REQUIREMENT
The answer should be one number, the count of lines in the data with "diode".

MATERIAL SHOWN
:::
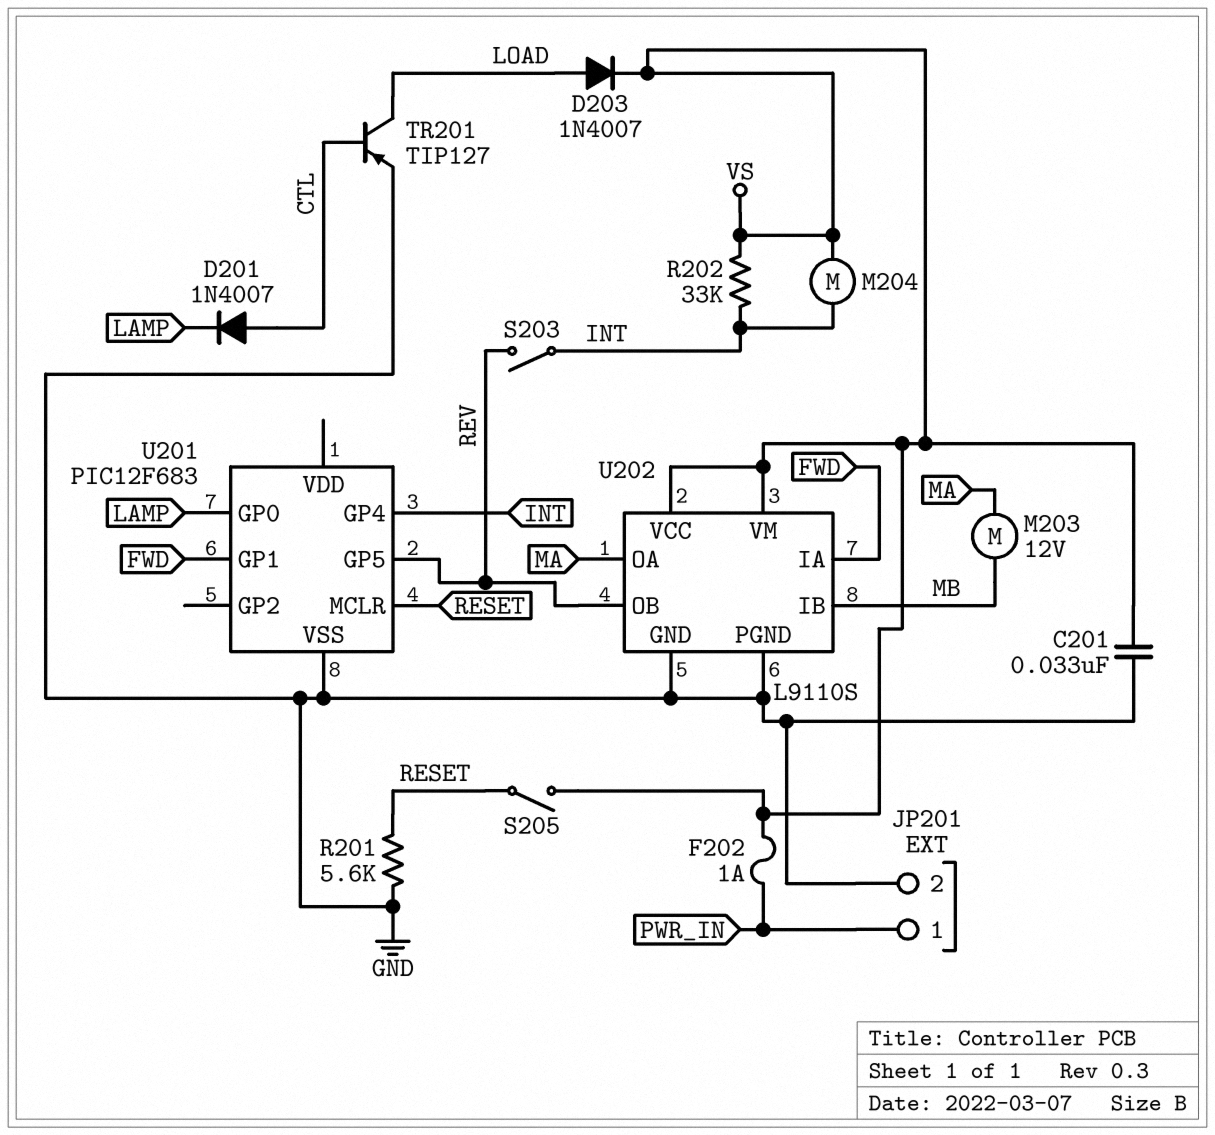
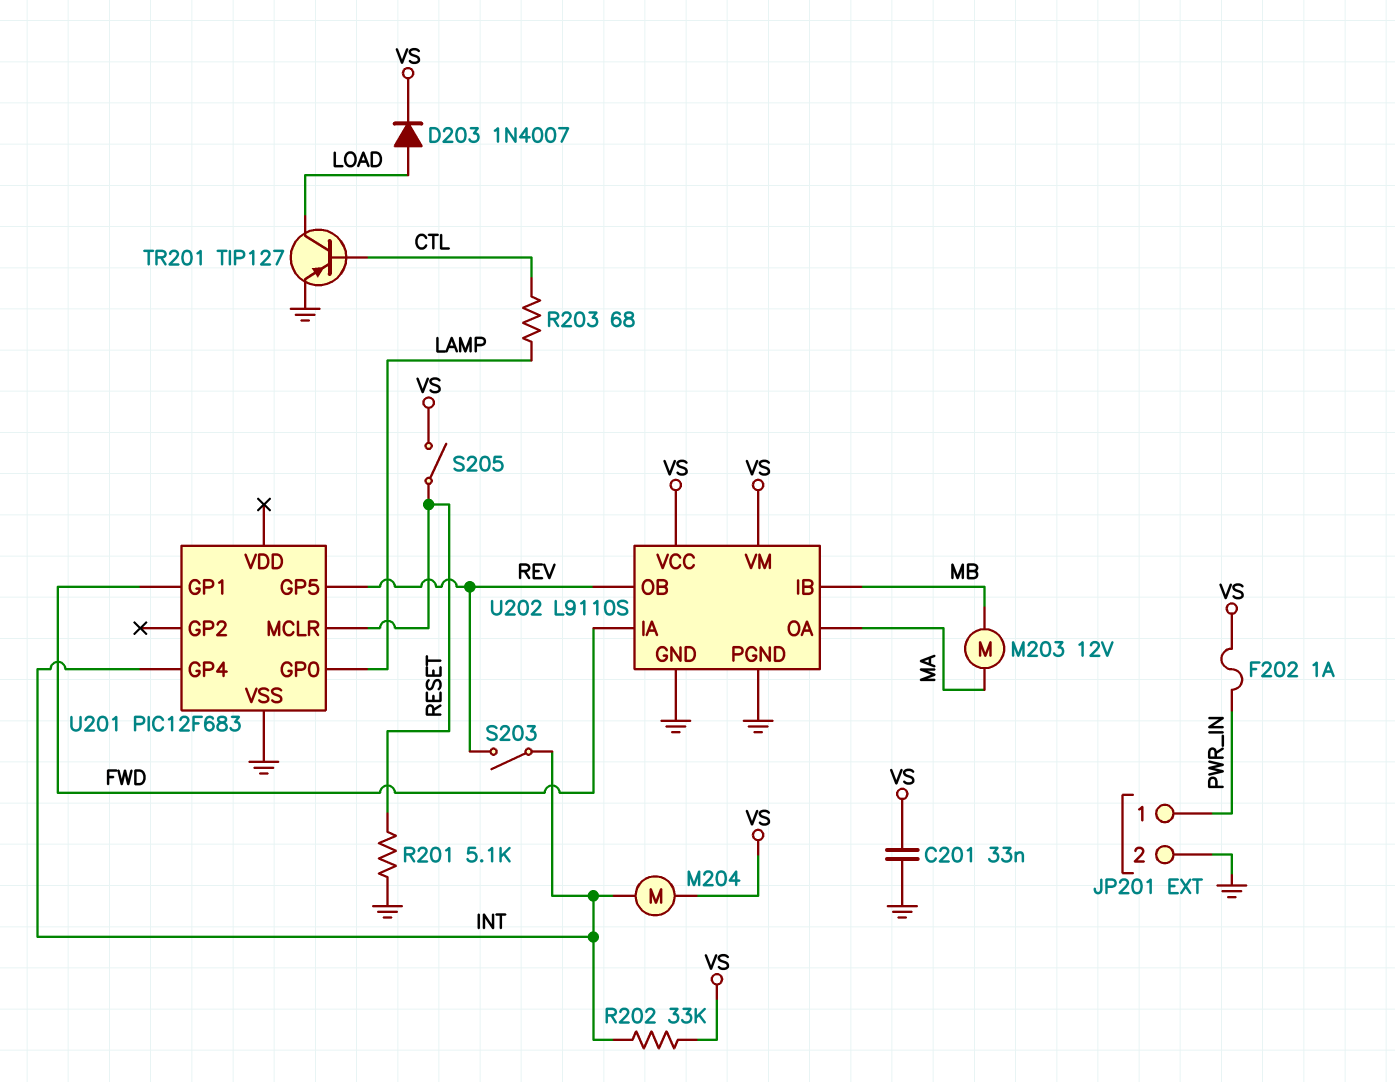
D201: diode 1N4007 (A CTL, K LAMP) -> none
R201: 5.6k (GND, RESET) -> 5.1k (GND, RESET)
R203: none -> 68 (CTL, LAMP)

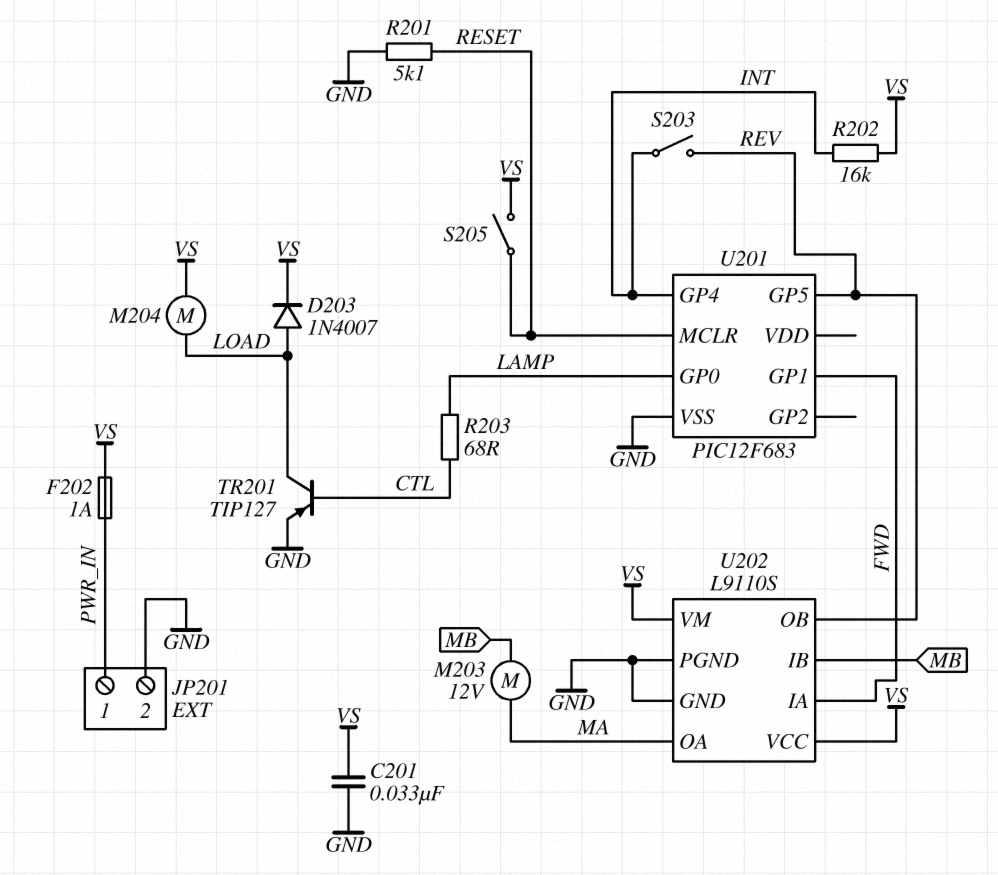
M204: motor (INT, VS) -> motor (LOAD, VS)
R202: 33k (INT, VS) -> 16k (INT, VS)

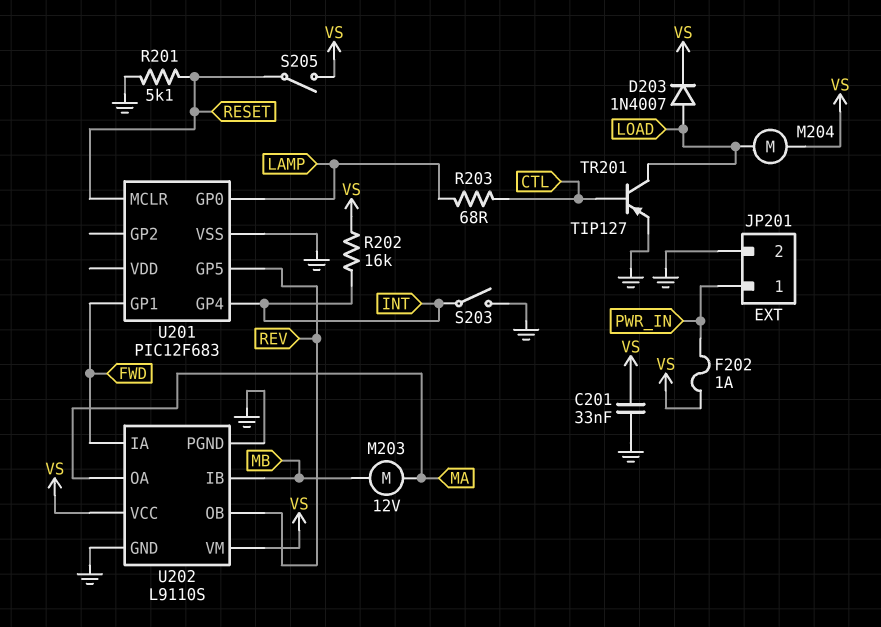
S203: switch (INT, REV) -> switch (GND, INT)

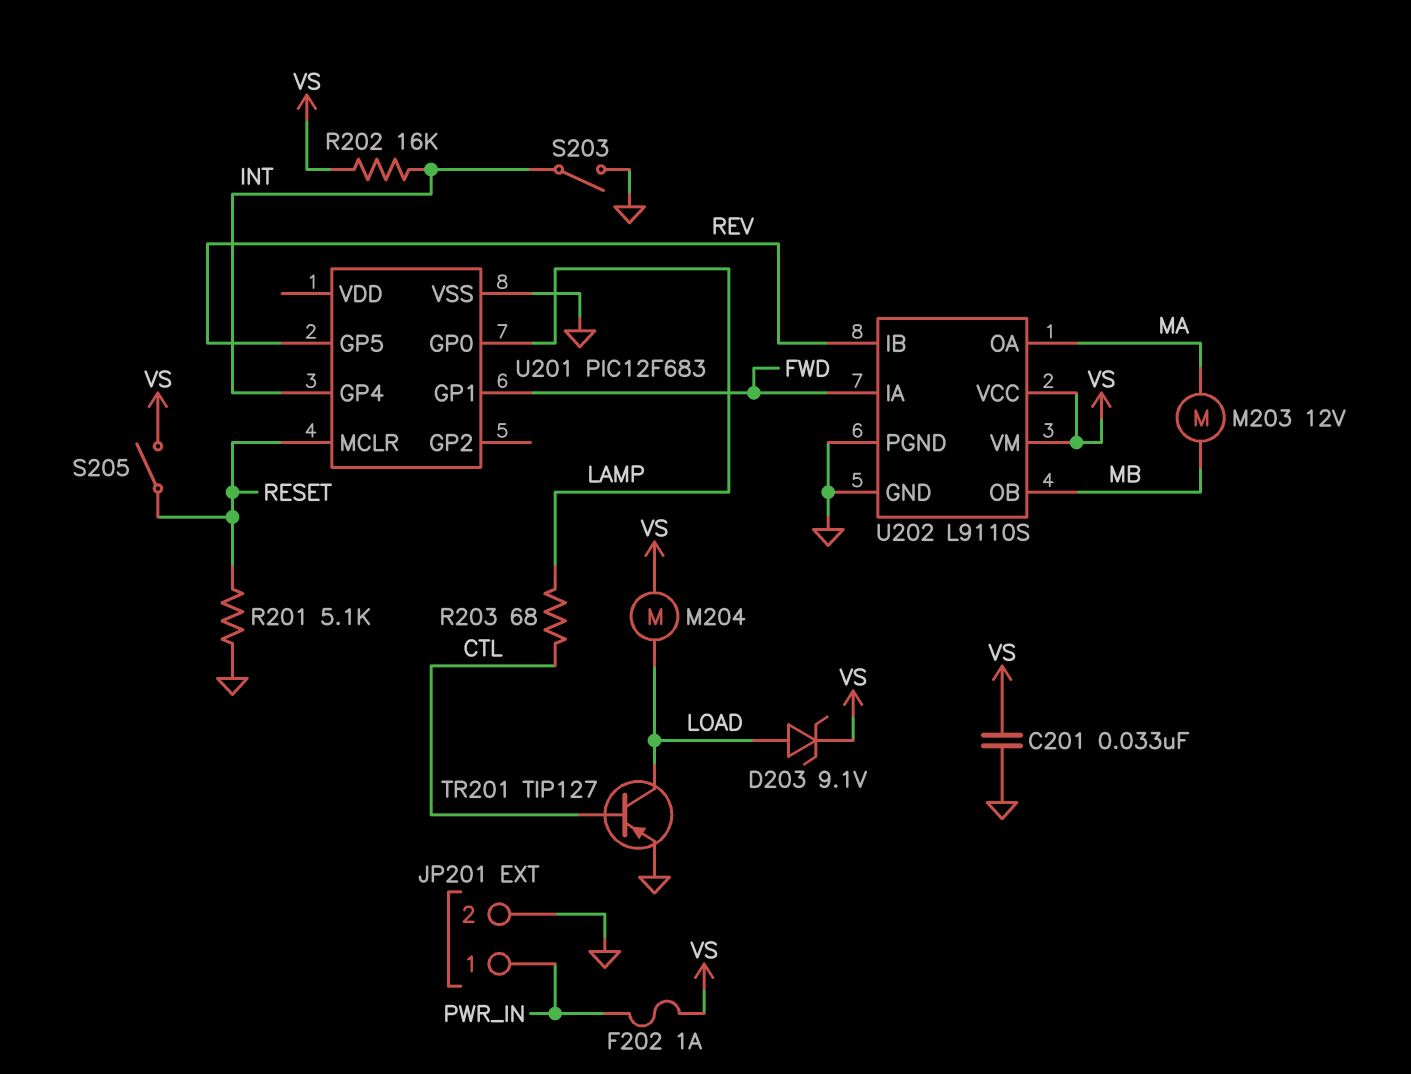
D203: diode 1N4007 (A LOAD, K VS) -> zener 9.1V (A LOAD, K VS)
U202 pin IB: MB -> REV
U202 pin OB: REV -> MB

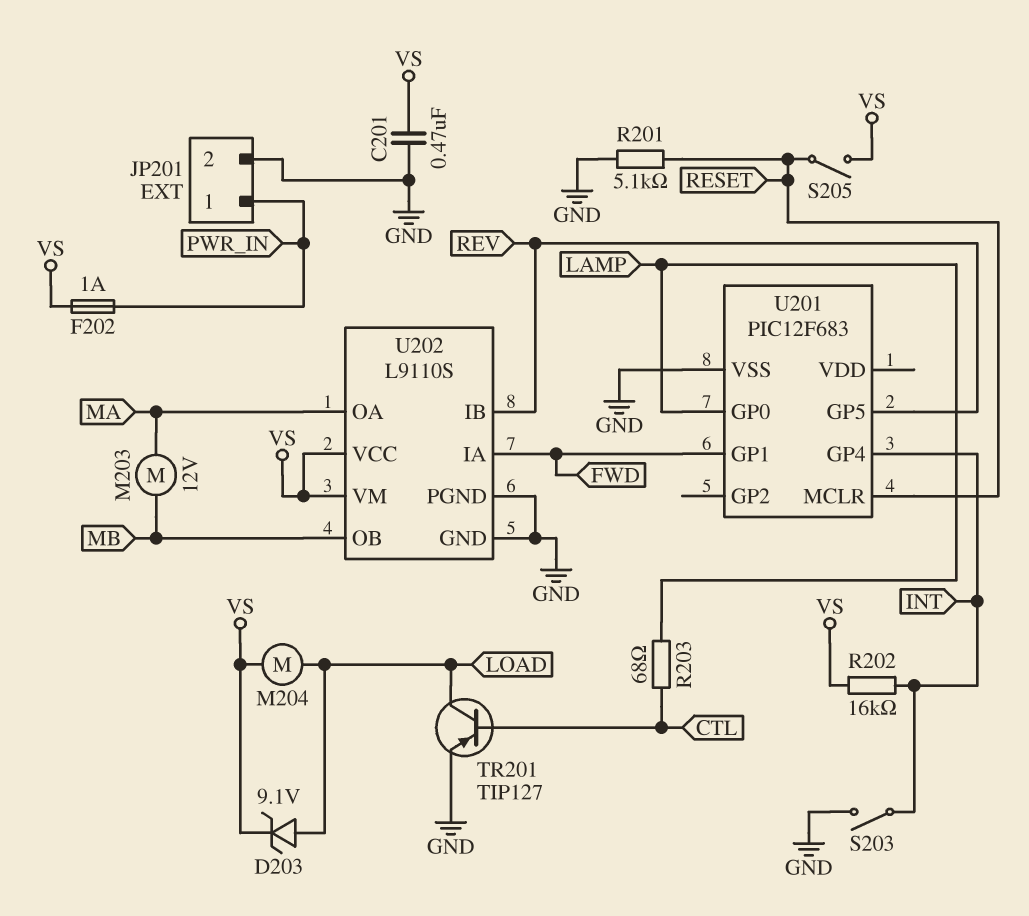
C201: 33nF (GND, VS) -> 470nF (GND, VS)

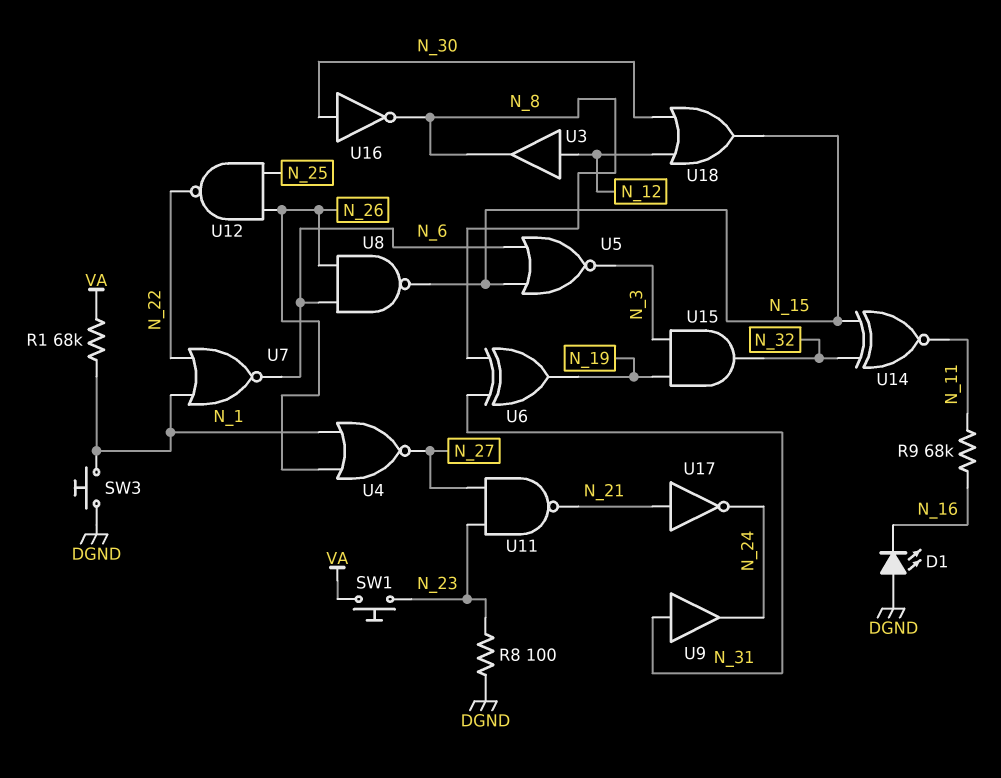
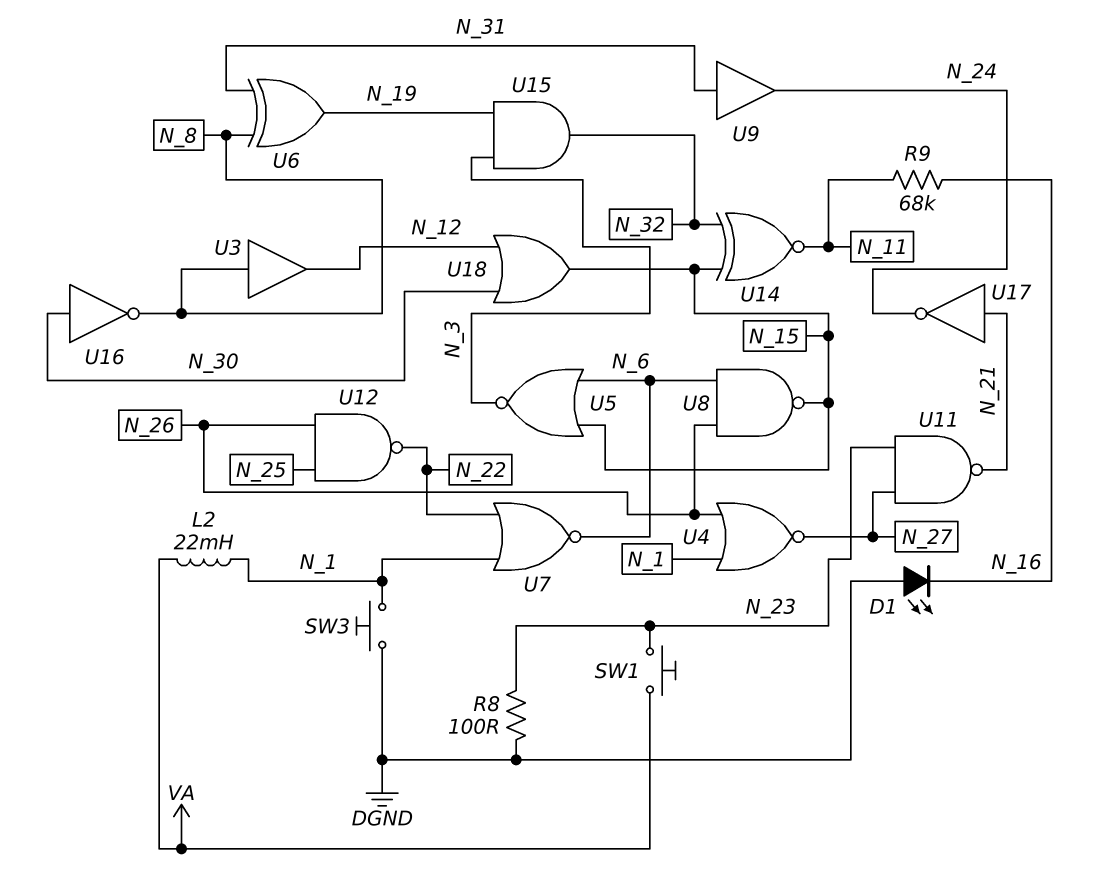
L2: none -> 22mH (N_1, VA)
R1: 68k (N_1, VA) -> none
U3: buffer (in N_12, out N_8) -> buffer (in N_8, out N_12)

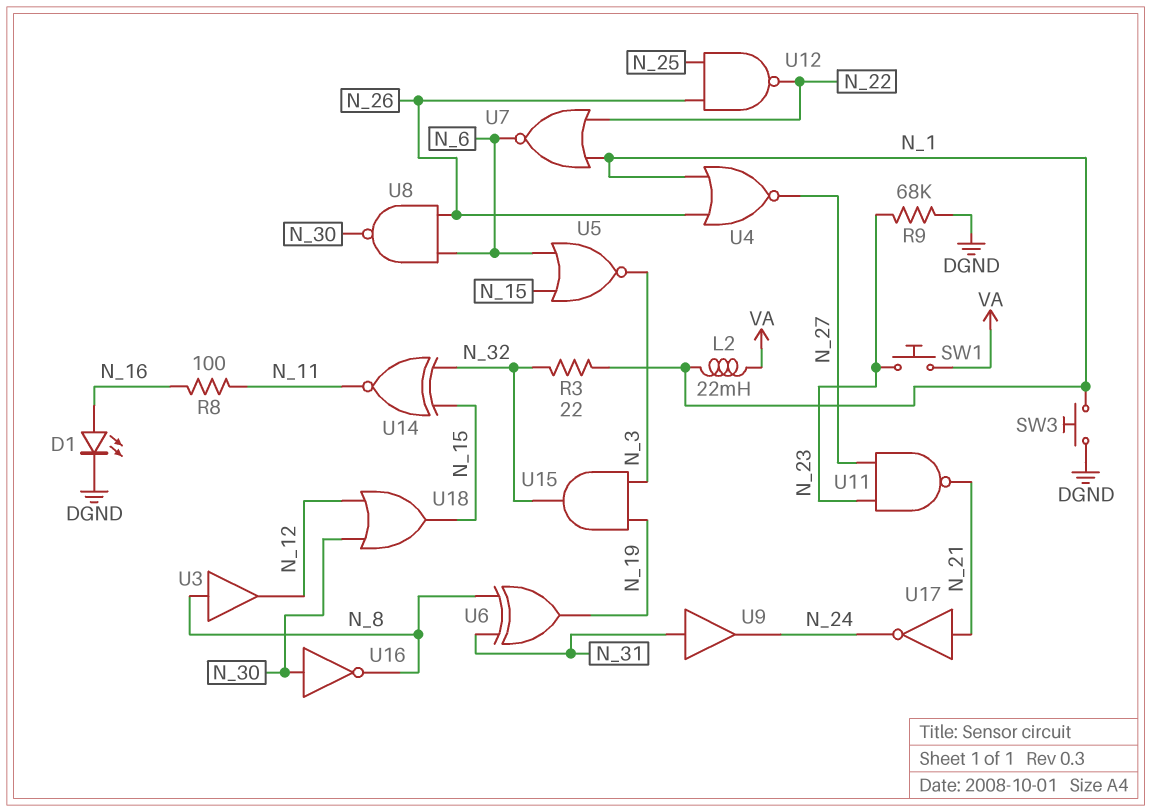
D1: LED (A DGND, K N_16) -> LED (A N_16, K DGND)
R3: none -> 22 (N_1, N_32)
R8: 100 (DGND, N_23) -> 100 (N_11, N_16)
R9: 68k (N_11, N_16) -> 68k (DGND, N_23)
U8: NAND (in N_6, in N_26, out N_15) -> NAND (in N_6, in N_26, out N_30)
:::
EXERCISE SOLUTION
2